INSTRUCTIONS FOR THE TASK: Within the listing below, please copy exactly the lines between the line holding "BT202: 3V (plus" and the line holding "R204: 6.8k (GND, W8) -> 6.8k (+3V3, W8)", inclusive.

DATA:

□ □ □ □

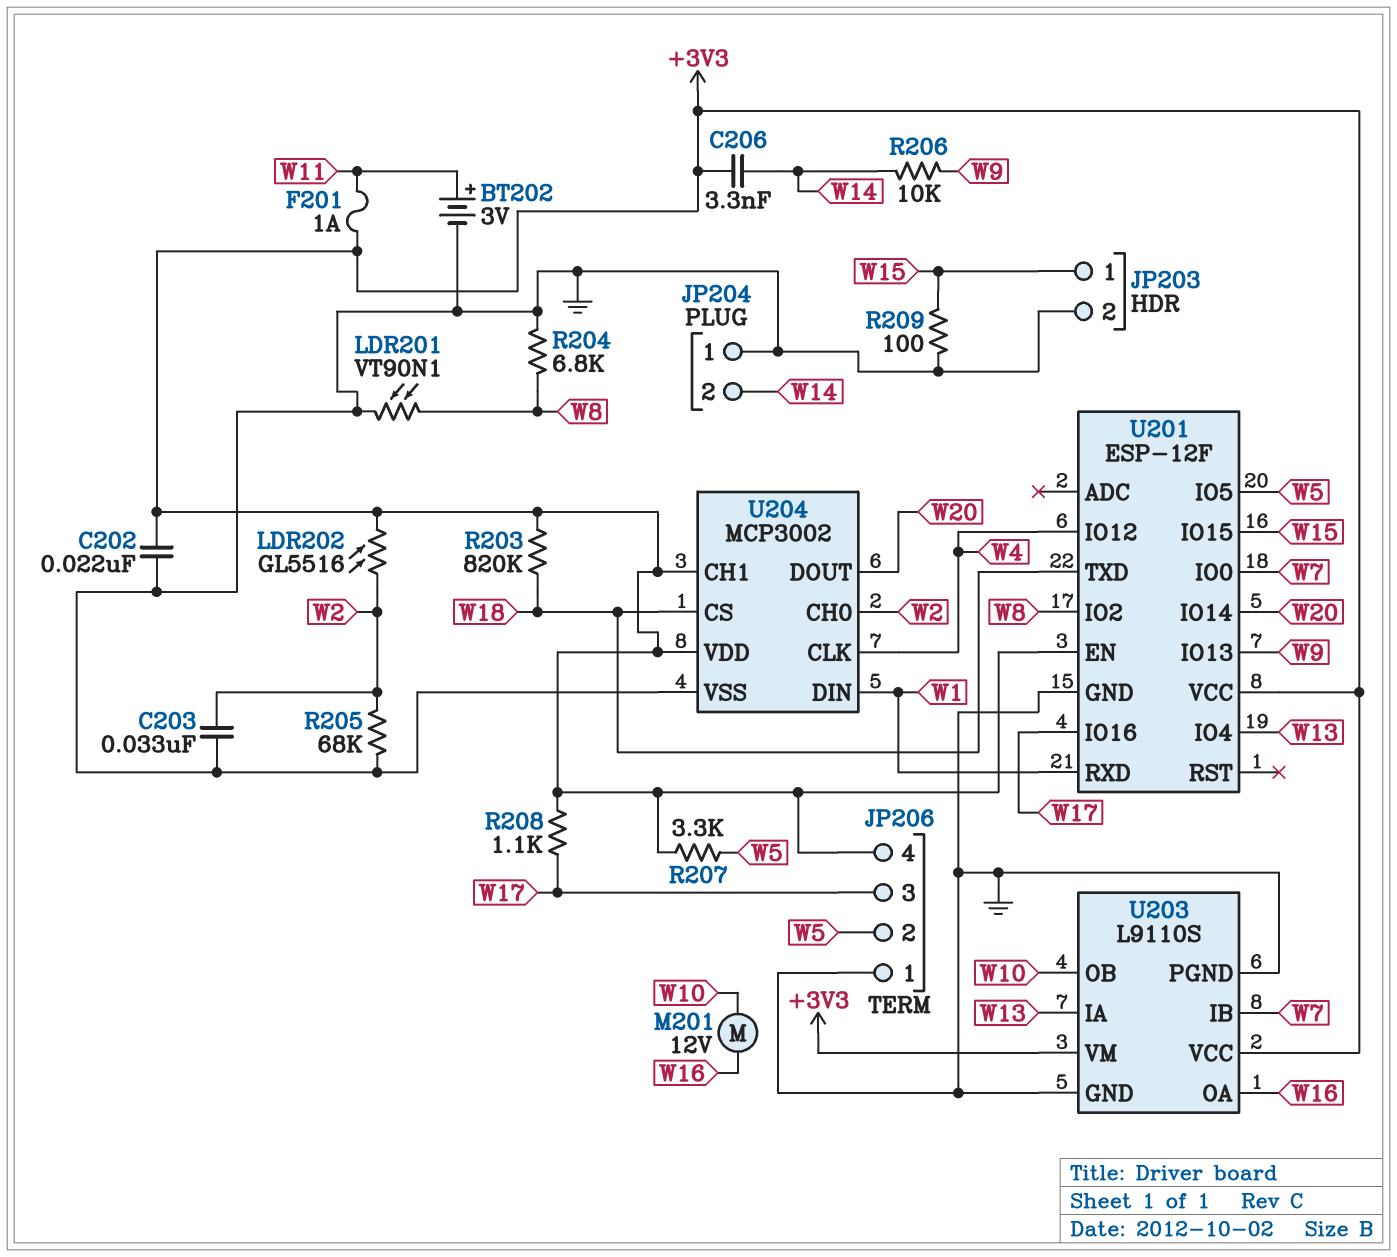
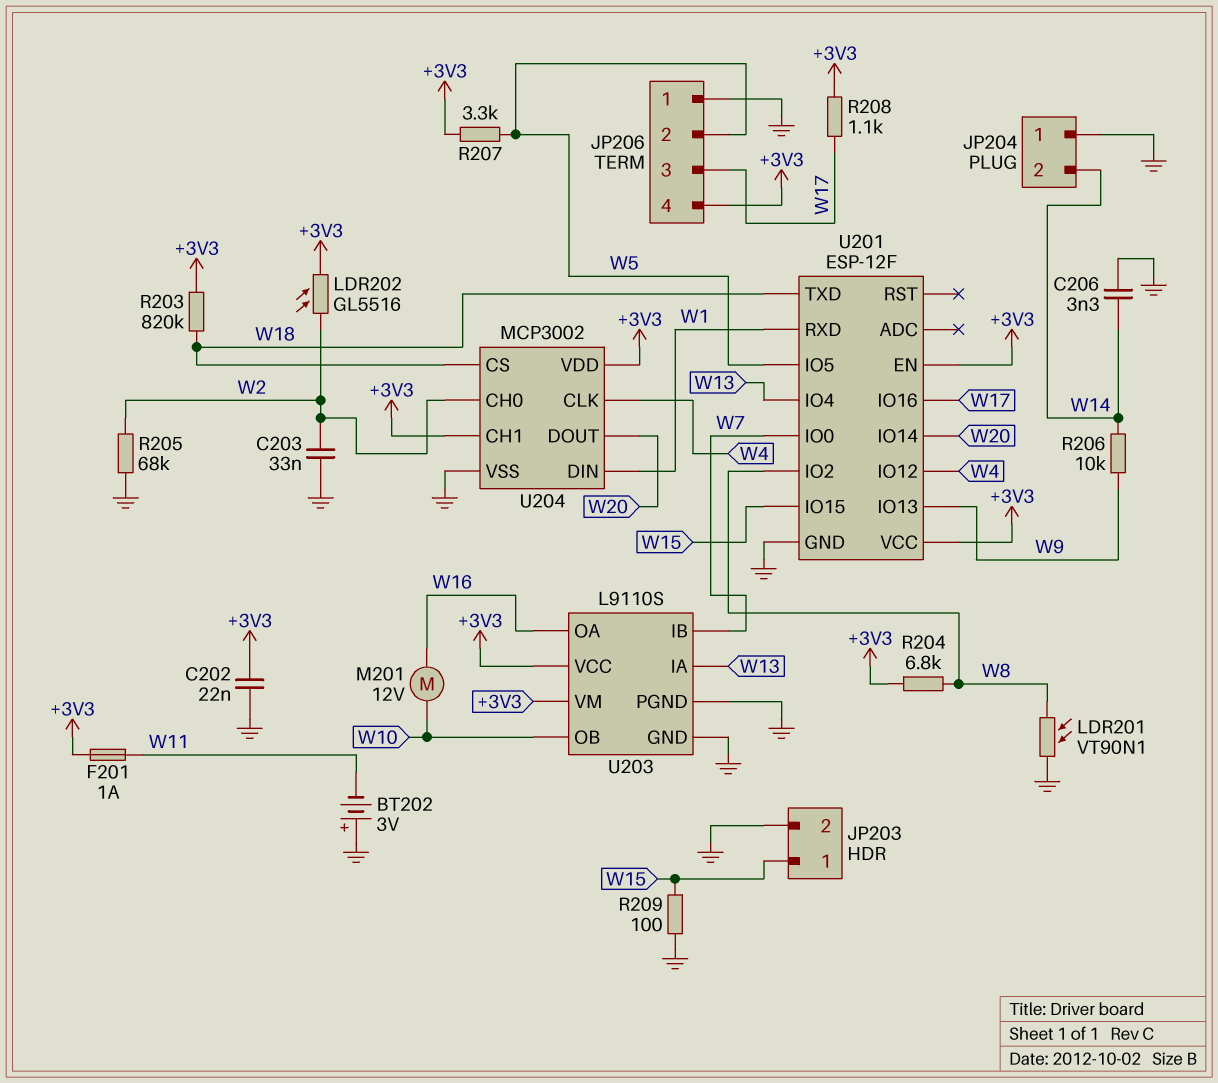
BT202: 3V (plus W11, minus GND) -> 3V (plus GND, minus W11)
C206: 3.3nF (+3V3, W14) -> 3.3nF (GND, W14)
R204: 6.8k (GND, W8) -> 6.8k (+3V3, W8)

□ □ □ □

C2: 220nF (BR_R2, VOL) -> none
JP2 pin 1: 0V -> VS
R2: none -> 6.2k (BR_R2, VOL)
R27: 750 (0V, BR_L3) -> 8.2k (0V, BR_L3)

□ □ □ □

ANSWER AREA:
BT202: 3V (plus W11, minus GND) -> 3V (plus GND, minus W11)
C206: 3.3nF (+3V3, W14) -> 3.3nF (GND, W14)
R204: 6.8k (GND, W8) -> 6.8k (+3V3, W8)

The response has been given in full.